%%

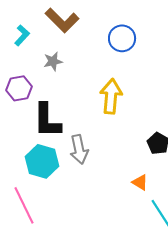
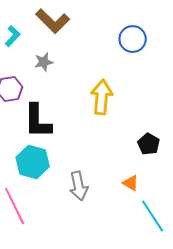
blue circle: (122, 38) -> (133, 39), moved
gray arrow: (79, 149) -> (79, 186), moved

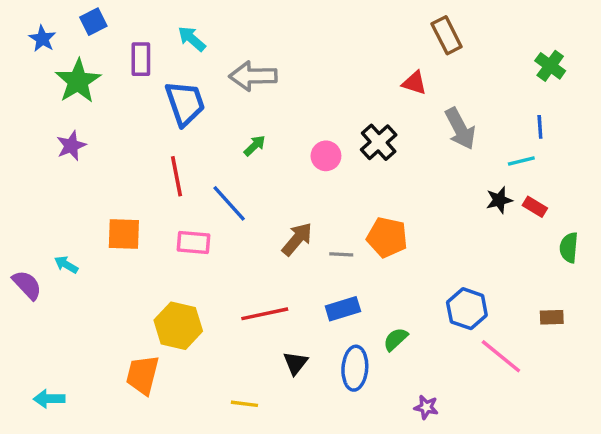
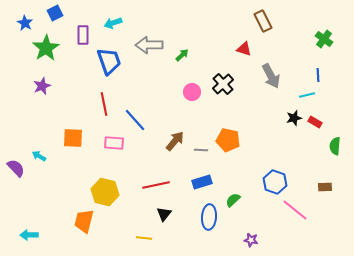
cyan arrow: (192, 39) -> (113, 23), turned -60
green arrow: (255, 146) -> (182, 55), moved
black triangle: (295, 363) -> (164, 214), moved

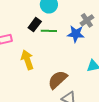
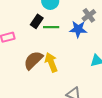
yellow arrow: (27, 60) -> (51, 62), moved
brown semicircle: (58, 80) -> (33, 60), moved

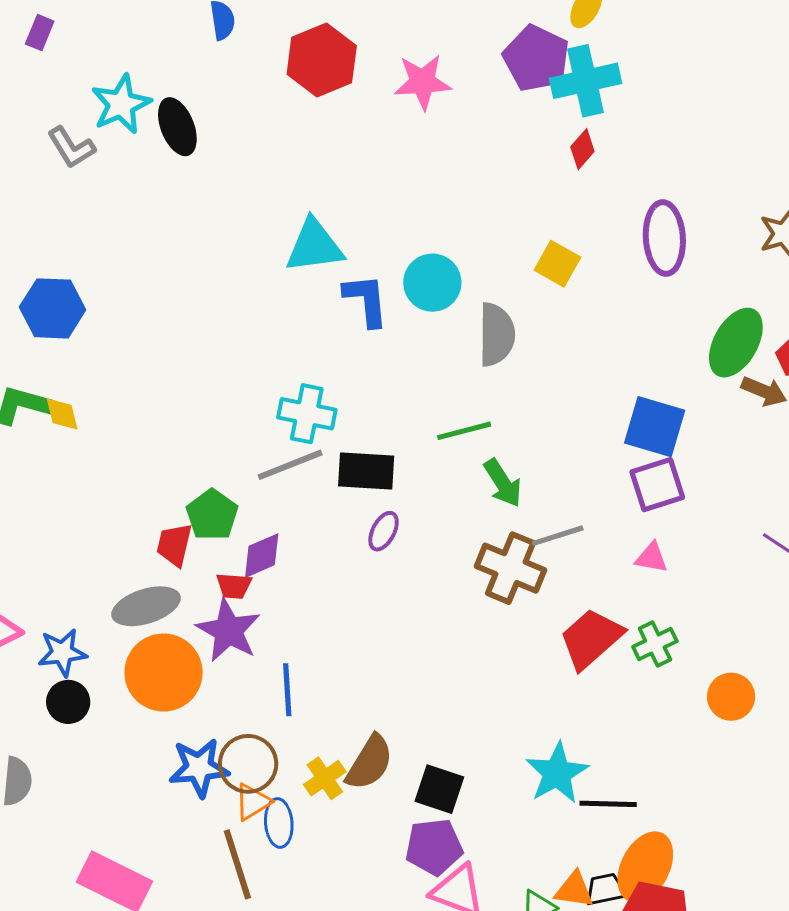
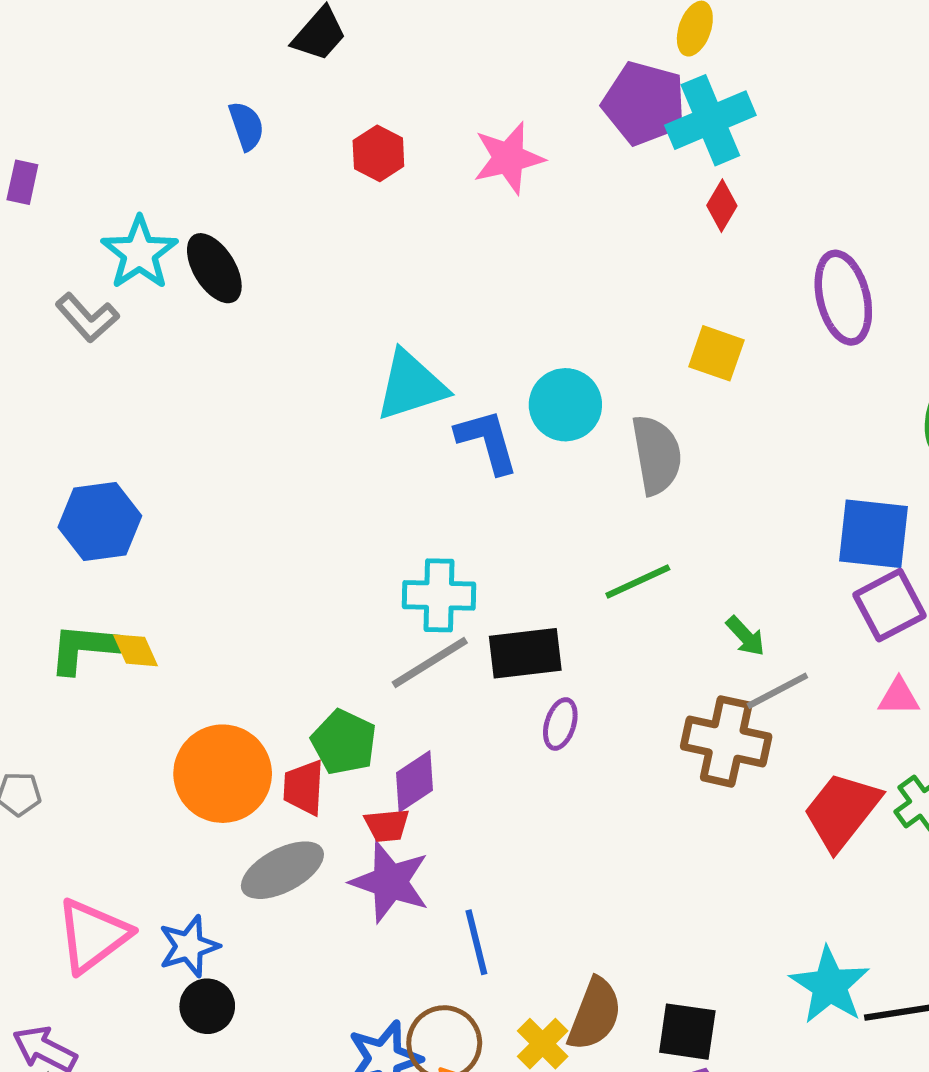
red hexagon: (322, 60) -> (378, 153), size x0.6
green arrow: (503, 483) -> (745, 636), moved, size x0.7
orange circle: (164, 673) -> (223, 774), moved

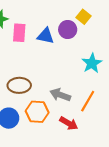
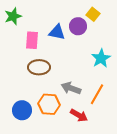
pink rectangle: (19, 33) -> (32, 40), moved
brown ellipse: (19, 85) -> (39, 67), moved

%%

WHAT YOU WILL DO =>
Print each line of the listing, starting at its first and ending with the line that holds "green arrow: (503, 483)", but skip any pictures.

RESULT FOR THIS EXERCISE =>
blue circle: (122, 38) -> (133, 39), moved
gray arrow: (79, 149) -> (79, 186), moved

cyan arrow: (192, 39) -> (113, 23), turned -60
green arrow: (255, 146) -> (182, 55), moved
black triangle: (295, 363) -> (164, 214), moved

yellow arrow: (27, 60) -> (51, 62), moved
brown semicircle: (58, 80) -> (33, 60), moved

red hexagon: (322, 60) -> (378, 153), size x0.6
green arrow: (503, 483) -> (745, 636), moved, size x0.7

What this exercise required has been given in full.